═══ Listed records
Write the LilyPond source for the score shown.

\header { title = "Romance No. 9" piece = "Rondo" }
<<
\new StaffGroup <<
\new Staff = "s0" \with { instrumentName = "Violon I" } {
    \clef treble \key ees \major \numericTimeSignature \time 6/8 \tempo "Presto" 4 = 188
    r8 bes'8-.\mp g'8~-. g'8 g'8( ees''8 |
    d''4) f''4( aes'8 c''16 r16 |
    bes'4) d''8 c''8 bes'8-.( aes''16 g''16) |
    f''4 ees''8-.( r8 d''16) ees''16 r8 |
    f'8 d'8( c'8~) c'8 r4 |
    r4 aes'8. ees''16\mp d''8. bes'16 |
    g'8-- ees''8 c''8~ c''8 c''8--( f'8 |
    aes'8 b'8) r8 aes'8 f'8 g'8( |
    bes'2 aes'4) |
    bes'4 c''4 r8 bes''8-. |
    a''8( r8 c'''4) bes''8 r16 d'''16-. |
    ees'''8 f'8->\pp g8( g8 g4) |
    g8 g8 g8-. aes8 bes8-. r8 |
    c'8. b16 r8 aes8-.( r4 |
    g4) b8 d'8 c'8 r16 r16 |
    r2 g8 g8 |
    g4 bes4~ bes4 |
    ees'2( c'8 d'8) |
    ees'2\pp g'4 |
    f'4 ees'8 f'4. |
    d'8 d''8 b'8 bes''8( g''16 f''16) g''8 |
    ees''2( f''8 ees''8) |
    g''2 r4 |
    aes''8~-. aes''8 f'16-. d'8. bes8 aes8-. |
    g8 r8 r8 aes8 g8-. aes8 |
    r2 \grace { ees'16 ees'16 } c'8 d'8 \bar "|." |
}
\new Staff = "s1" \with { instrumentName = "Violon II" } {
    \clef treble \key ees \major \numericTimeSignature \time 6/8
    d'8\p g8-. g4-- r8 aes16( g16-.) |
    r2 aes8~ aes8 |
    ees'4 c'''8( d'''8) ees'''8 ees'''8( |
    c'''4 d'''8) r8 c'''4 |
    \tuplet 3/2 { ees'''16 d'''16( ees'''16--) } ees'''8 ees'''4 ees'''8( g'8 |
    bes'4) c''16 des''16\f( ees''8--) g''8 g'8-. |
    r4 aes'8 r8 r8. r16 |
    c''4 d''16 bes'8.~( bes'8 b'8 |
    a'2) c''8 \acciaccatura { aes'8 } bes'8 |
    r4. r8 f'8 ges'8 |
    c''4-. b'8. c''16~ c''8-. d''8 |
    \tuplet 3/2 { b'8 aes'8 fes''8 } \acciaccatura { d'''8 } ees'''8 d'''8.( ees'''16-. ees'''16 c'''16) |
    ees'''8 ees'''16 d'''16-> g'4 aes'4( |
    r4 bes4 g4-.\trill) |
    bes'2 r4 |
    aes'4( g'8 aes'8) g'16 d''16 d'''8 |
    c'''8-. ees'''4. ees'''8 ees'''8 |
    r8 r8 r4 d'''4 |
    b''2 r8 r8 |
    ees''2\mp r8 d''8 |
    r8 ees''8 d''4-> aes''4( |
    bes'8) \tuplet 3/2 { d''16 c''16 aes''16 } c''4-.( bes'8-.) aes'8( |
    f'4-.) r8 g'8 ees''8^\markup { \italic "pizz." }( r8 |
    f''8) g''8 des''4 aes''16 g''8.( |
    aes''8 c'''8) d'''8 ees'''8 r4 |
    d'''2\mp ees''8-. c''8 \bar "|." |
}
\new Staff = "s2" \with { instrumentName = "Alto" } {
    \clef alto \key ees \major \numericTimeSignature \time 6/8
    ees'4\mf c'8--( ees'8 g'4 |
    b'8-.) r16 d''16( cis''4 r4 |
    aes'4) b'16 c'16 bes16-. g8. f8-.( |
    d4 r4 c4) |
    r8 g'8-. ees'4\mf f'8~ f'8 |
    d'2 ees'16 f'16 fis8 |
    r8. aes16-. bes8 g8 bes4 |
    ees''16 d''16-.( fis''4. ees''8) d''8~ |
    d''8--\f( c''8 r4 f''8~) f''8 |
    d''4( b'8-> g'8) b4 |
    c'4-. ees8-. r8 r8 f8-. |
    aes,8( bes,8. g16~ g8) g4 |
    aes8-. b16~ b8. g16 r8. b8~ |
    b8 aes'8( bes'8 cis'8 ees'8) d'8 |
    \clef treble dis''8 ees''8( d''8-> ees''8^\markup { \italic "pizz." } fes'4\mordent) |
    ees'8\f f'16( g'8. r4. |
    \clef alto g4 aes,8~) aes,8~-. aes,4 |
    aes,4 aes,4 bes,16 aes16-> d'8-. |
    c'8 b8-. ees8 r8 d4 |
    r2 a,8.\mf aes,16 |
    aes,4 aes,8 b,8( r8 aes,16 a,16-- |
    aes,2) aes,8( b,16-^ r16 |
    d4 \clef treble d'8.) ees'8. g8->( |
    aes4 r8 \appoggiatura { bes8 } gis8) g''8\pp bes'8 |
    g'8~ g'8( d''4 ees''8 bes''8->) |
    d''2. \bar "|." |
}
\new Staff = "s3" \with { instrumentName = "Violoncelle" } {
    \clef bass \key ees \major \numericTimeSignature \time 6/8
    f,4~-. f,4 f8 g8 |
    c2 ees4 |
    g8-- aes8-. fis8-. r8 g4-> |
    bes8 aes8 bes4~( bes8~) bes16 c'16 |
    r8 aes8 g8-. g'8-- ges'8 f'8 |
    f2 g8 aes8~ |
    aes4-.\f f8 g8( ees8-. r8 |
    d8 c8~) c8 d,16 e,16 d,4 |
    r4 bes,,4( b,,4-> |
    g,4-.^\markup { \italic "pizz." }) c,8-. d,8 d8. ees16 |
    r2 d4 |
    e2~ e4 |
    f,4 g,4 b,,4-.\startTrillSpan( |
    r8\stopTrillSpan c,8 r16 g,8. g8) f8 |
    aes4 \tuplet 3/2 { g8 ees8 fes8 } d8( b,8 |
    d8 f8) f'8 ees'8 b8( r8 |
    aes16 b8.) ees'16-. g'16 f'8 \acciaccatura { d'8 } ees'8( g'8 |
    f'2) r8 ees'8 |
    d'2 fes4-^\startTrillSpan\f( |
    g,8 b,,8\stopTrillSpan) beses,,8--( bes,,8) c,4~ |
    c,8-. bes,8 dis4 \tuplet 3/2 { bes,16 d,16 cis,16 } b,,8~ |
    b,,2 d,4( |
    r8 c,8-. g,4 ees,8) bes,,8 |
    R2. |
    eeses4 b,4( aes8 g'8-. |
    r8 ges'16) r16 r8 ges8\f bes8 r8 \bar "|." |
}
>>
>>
══════
*Brief*:
Tally the lines of the data above that contain the string "italic" and give only that number, treating uppercase and lowercase as different.

*Task response*:
3